SHORT TASK: Echo the records below from their start through the line containing "cyan cross at", with both ends included. Leave the pictures out of your answer.
--- Start of DATA SECTION ---
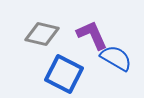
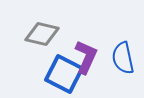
purple L-shape: moved 6 px left, 22 px down; rotated 48 degrees clockwise
blue semicircle: moved 7 px right; rotated 132 degrees counterclockwise
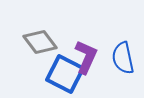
gray diamond: moved 2 px left, 8 px down; rotated 40 degrees clockwise
blue square: moved 1 px right
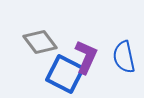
blue semicircle: moved 1 px right, 1 px up
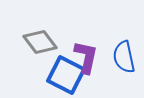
purple L-shape: rotated 12 degrees counterclockwise
blue square: moved 1 px right, 1 px down
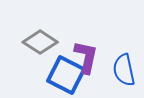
gray diamond: rotated 20 degrees counterclockwise
blue semicircle: moved 13 px down
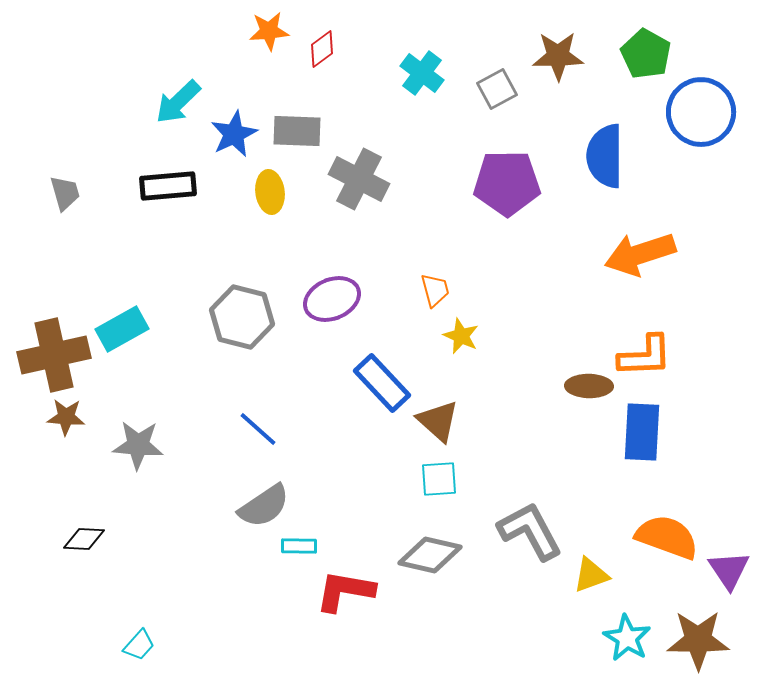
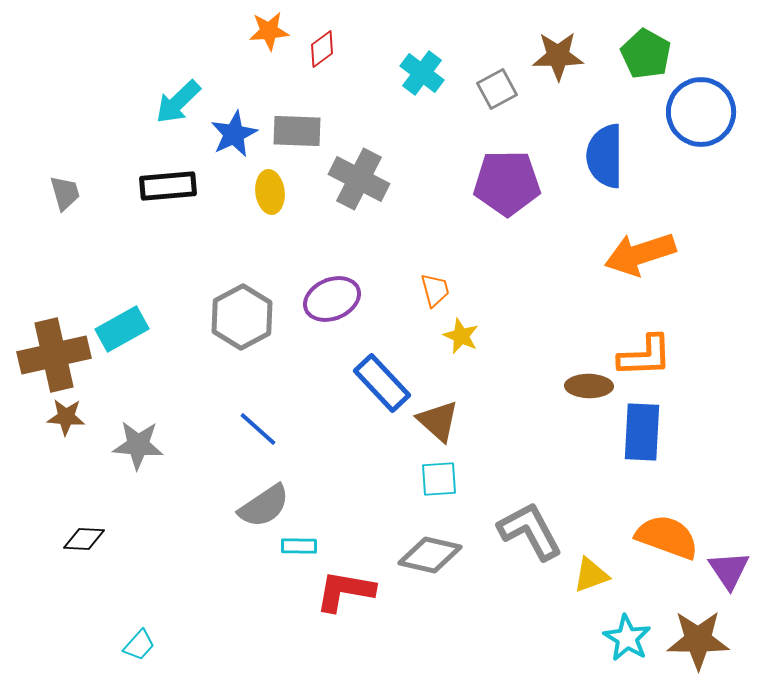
gray hexagon at (242, 317): rotated 18 degrees clockwise
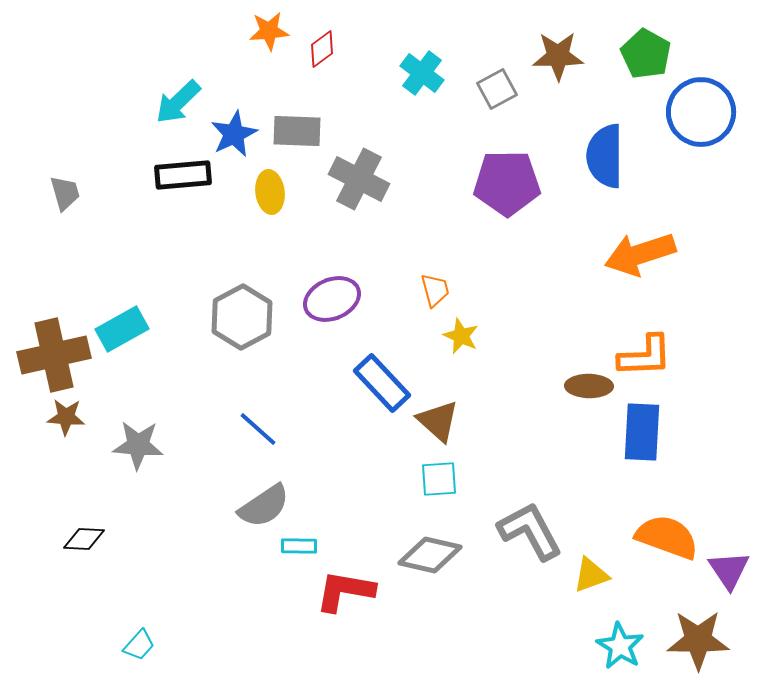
black rectangle at (168, 186): moved 15 px right, 11 px up
cyan star at (627, 638): moved 7 px left, 8 px down
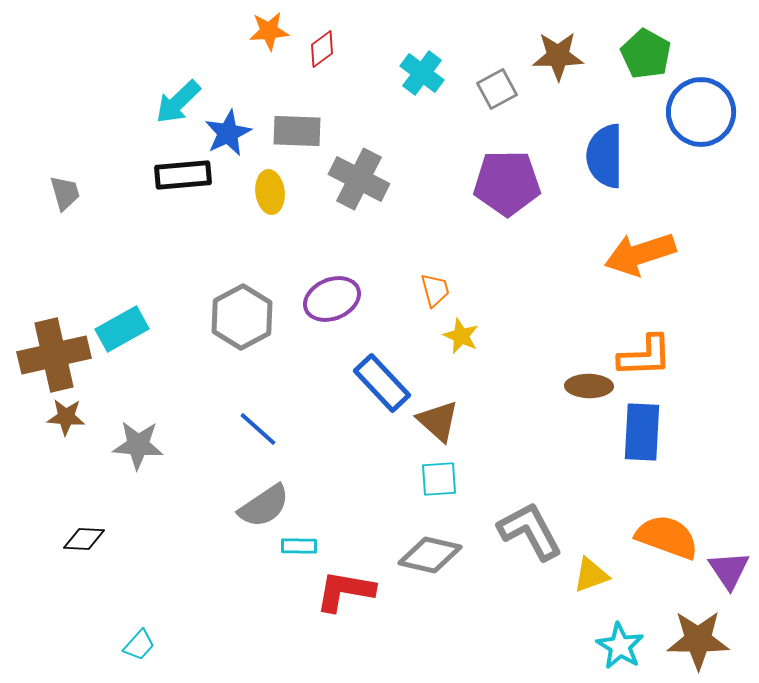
blue star at (234, 134): moved 6 px left, 1 px up
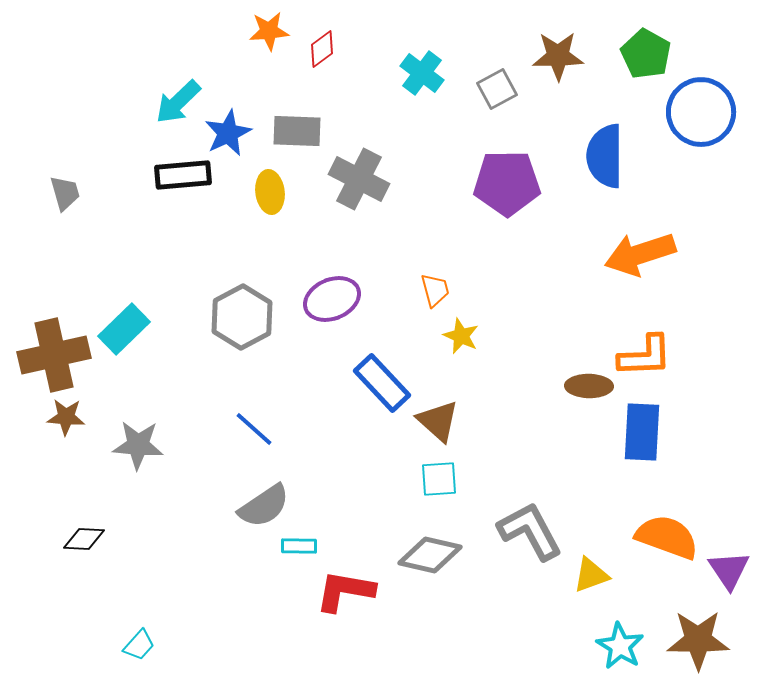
cyan rectangle at (122, 329): moved 2 px right; rotated 15 degrees counterclockwise
blue line at (258, 429): moved 4 px left
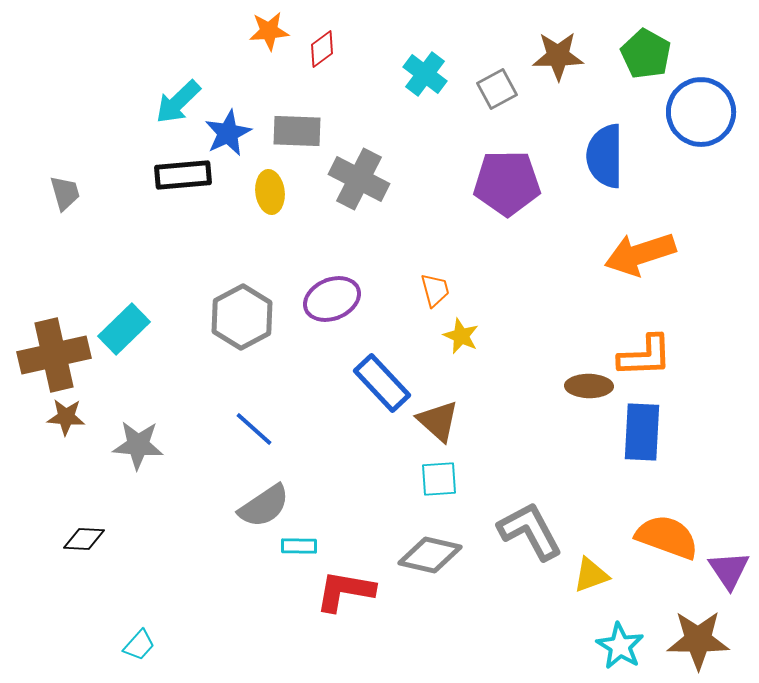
cyan cross at (422, 73): moved 3 px right, 1 px down
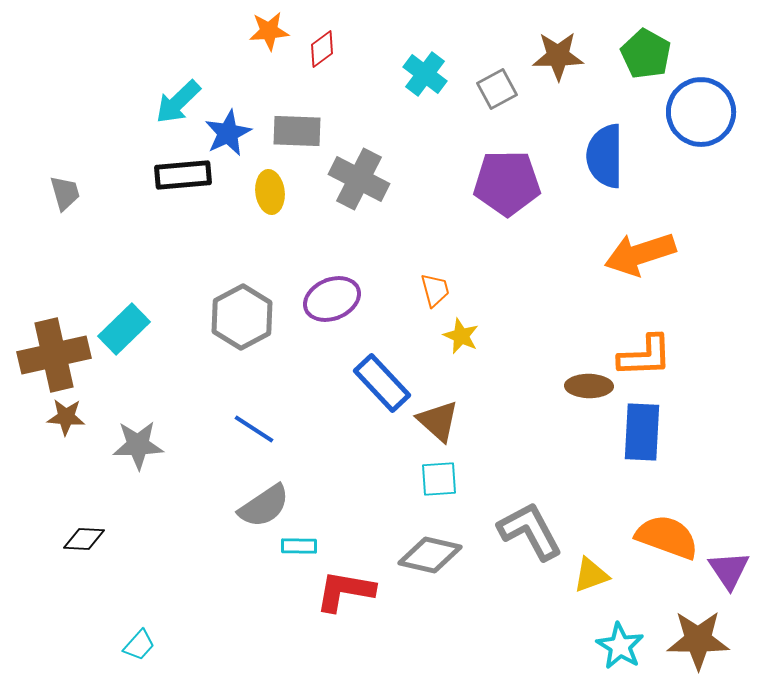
blue line at (254, 429): rotated 9 degrees counterclockwise
gray star at (138, 445): rotated 6 degrees counterclockwise
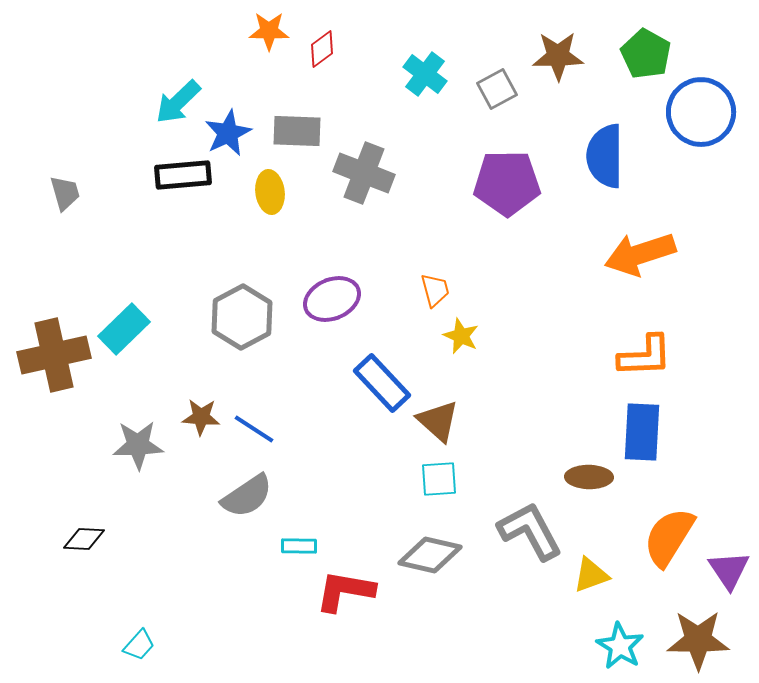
orange star at (269, 31): rotated 6 degrees clockwise
gray cross at (359, 179): moved 5 px right, 6 px up; rotated 6 degrees counterclockwise
brown ellipse at (589, 386): moved 91 px down
brown star at (66, 417): moved 135 px right
gray semicircle at (264, 506): moved 17 px left, 10 px up
orange semicircle at (667, 537): moved 2 px right; rotated 78 degrees counterclockwise
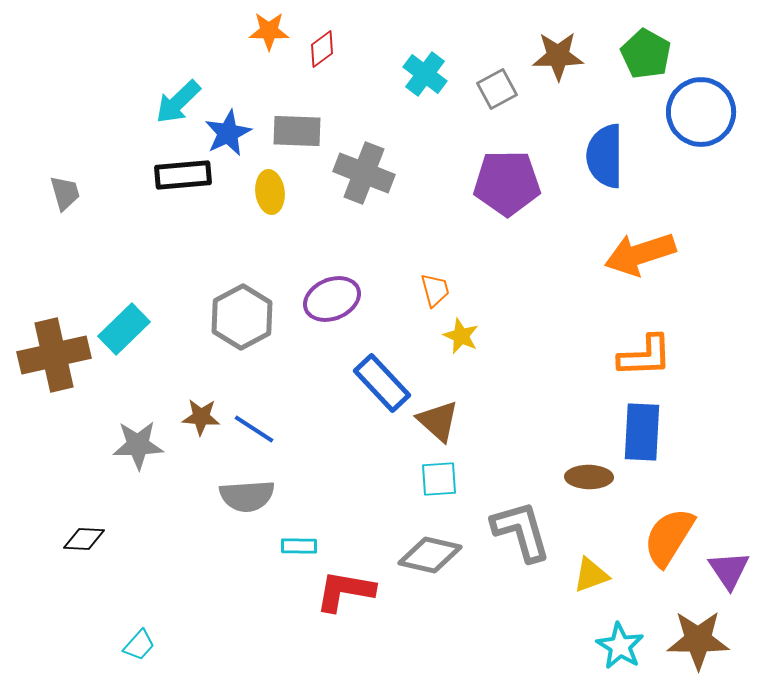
gray semicircle at (247, 496): rotated 30 degrees clockwise
gray L-shape at (530, 531): moved 9 px left; rotated 12 degrees clockwise
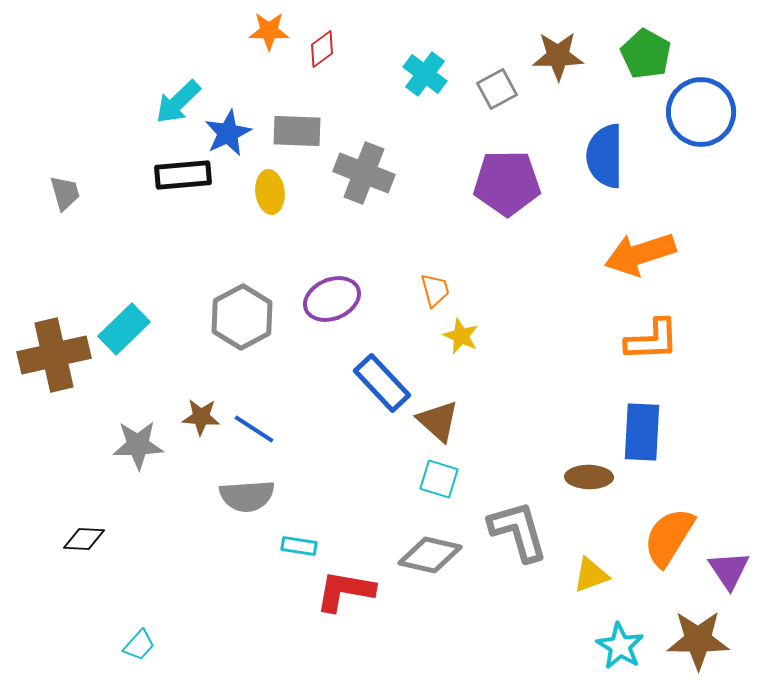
orange L-shape at (645, 356): moved 7 px right, 16 px up
cyan square at (439, 479): rotated 21 degrees clockwise
gray L-shape at (521, 531): moved 3 px left
cyan rectangle at (299, 546): rotated 8 degrees clockwise
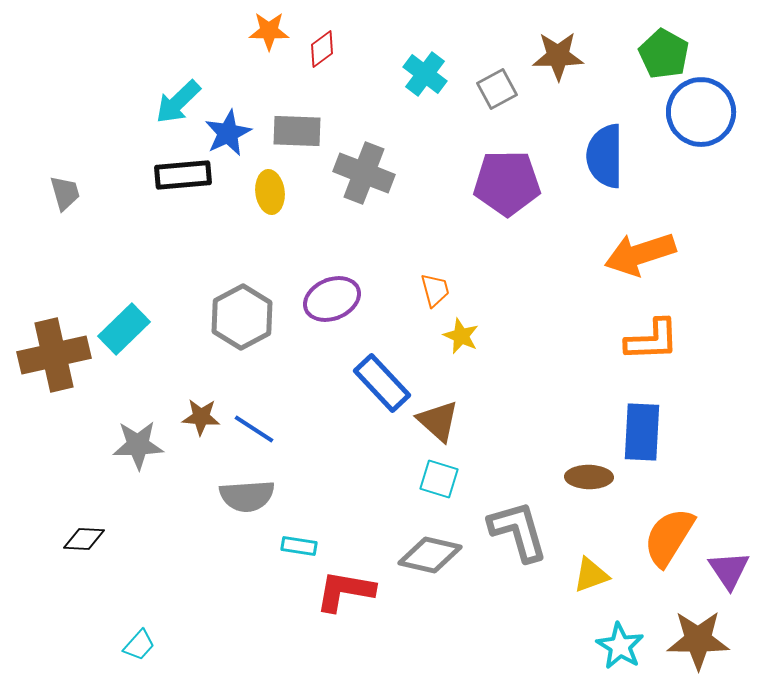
green pentagon at (646, 54): moved 18 px right
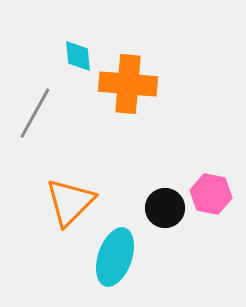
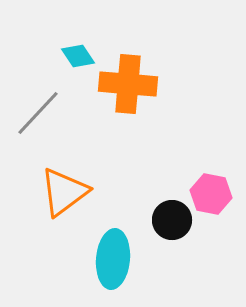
cyan diamond: rotated 28 degrees counterclockwise
gray line: moved 3 px right; rotated 14 degrees clockwise
orange triangle: moved 6 px left, 10 px up; rotated 8 degrees clockwise
black circle: moved 7 px right, 12 px down
cyan ellipse: moved 2 px left, 2 px down; rotated 14 degrees counterclockwise
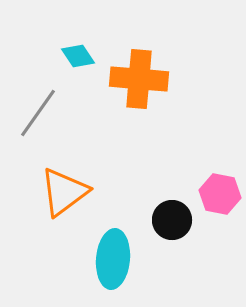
orange cross: moved 11 px right, 5 px up
gray line: rotated 8 degrees counterclockwise
pink hexagon: moved 9 px right
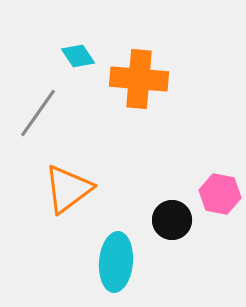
orange triangle: moved 4 px right, 3 px up
cyan ellipse: moved 3 px right, 3 px down
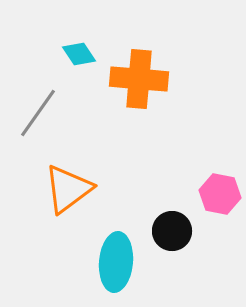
cyan diamond: moved 1 px right, 2 px up
black circle: moved 11 px down
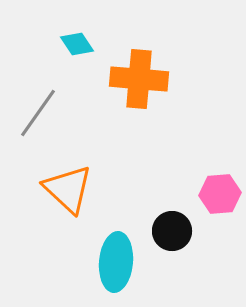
cyan diamond: moved 2 px left, 10 px up
orange triangle: rotated 40 degrees counterclockwise
pink hexagon: rotated 15 degrees counterclockwise
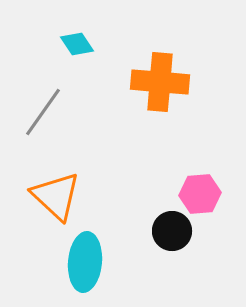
orange cross: moved 21 px right, 3 px down
gray line: moved 5 px right, 1 px up
orange triangle: moved 12 px left, 7 px down
pink hexagon: moved 20 px left
cyan ellipse: moved 31 px left
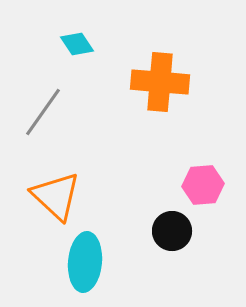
pink hexagon: moved 3 px right, 9 px up
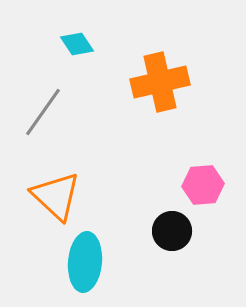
orange cross: rotated 18 degrees counterclockwise
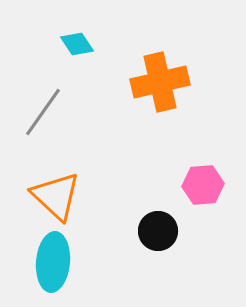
black circle: moved 14 px left
cyan ellipse: moved 32 px left
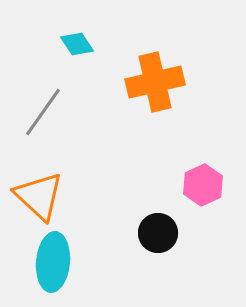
orange cross: moved 5 px left
pink hexagon: rotated 21 degrees counterclockwise
orange triangle: moved 17 px left
black circle: moved 2 px down
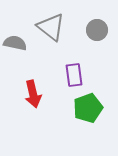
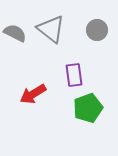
gray triangle: moved 2 px down
gray semicircle: moved 10 px up; rotated 15 degrees clockwise
red arrow: rotated 72 degrees clockwise
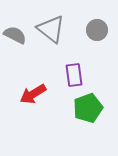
gray semicircle: moved 2 px down
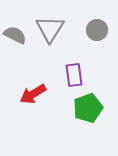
gray triangle: moved 1 px left; rotated 24 degrees clockwise
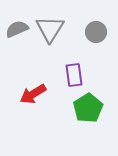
gray circle: moved 1 px left, 2 px down
gray semicircle: moved 2 px right, 6 px up; rotated 50 degrees counterclockwise
green pentagon: rotated 12 degrees counterclockwise
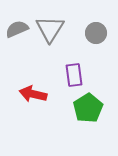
gray circle: moved 1 px down
red arrow: rotated 44 degrees clockwise
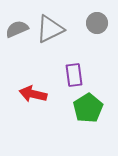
gray triangle: rotated 32 degrees clockwise
gray circle: moved 1 px right, 10 px up
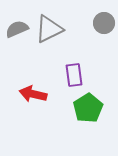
gray circle: moved 7 px right
gray triangle: moved 1 px left
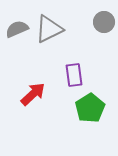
gray circle: moved 1 px up
red arrow: rotated 124 degrees clockwise
green pentagon: moved 2 px right
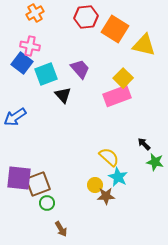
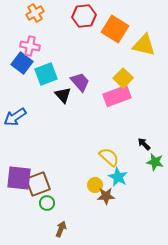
red hexagon: moved 2 px left, 1 px up
purple trapezoid: moved 13 px down
brown arrow: rotated 126 degrees counterclockwise
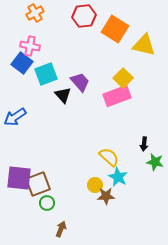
black arrow: rotated 128 degrees counterclockwise
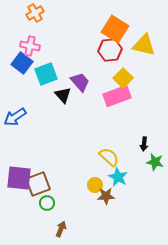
red hexagon: moved 26 px right, 34 px down
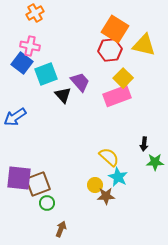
green star: rotated 12 degrees counterclockwise
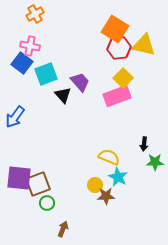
orange cross: moved 1 px down
red hexagon: moved 9 px right, 2 px up
blue arrow: rotated 20 degrees counterclockwise
yellow semicircle: rotated 20 degrees counterclockwise
brown arrow: moved 2 px right
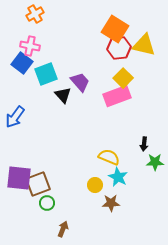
brown star: moved 5 px right, 7 px down
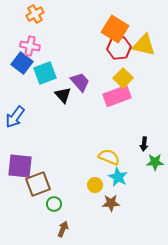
cyan square: moved 1 px left, 1 px up
purple square: moved 1 px right, 12 px up
green circle: moved 7 px right, 1 px down
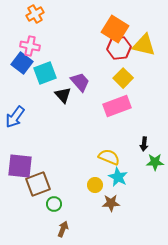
pink rectangle: moved 10 px down
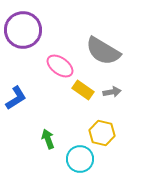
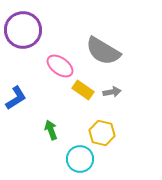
green arrow: moved 3 px right, 9 px up
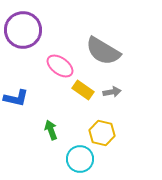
blue L-shape: rotated 45 degrees clockwise
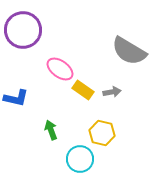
gray semicircle: moved 26 px right
pink ellipse: moved 3 px down
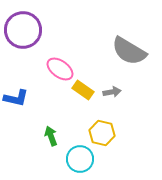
green arrow: moved 6 px down
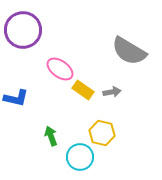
cyan circle: moved 2 px up
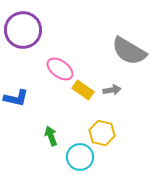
gray arrow: moved 2 px up
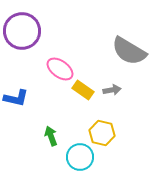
purple circle: moved 1 px left, 1 px down
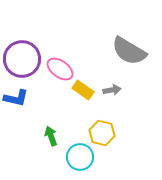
purple circle: moved 28 px down
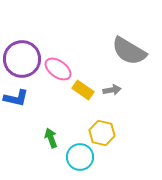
pink ellipse: moved 2 px left
green arrow: moved 2 px down
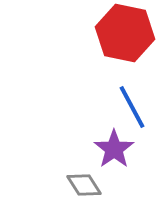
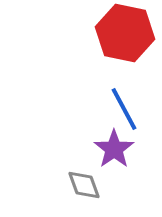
blue line: moved 8 px left, 2 px down
gray diamond: rotated 12 degrees clockwise
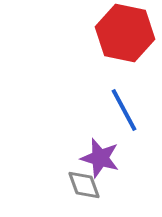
blue line: moved 1 px down
purple star: moved 14 px left, 9 px down; rotated 21 degrees counterclockwise
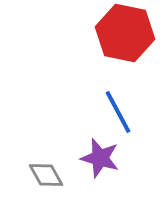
blue line: moved 6 px left, 2 px down
gray diamond: moved 38 px left, 10 px up; rotated 9 degrees counterclockwise
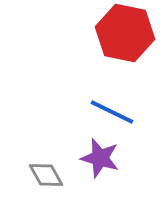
blue line: moved 6 px left; rotated 36 degrees counterclockwise
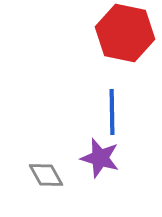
--- End of DATA SECTION ---
RESULT BELOW:
purple L-shape: moved 6 px left, 22 px down; rotated 48 degrees clockwise
blue semicircle: moved 7 px right; rotated 132 degrees counterclockwise
gray diamond: moved 2 px left, 8 px down; rotated 40 degrees clockwise
blue square: moved 1 px right
blue semicircle: moved 1 px right, 1 px up
purple L-shape: rotated 12 degrees counterclockwise
blue square: moved 1 px right, 1 px down
gray diamond: rotated 20 degrees counterclockwise
blue semicircle: moved 13 px down
gray hexagon at (242, 317): rotated 18 degrees clockwise
black rectangle at (168, 186): moved 15 px right, 11 px up
cyan star at (627, 638): moved 7 px left, 8 px down
blue star at (234, 134): moved 6 px left, 1 px up
cyan rectangle at (122, 329): moved 2 px right; rotated 15 degrees counterclockwise
blue line at (258, 429): moved 4 px left
cyan cross at (422, 73): moved 3 px right, 1 px down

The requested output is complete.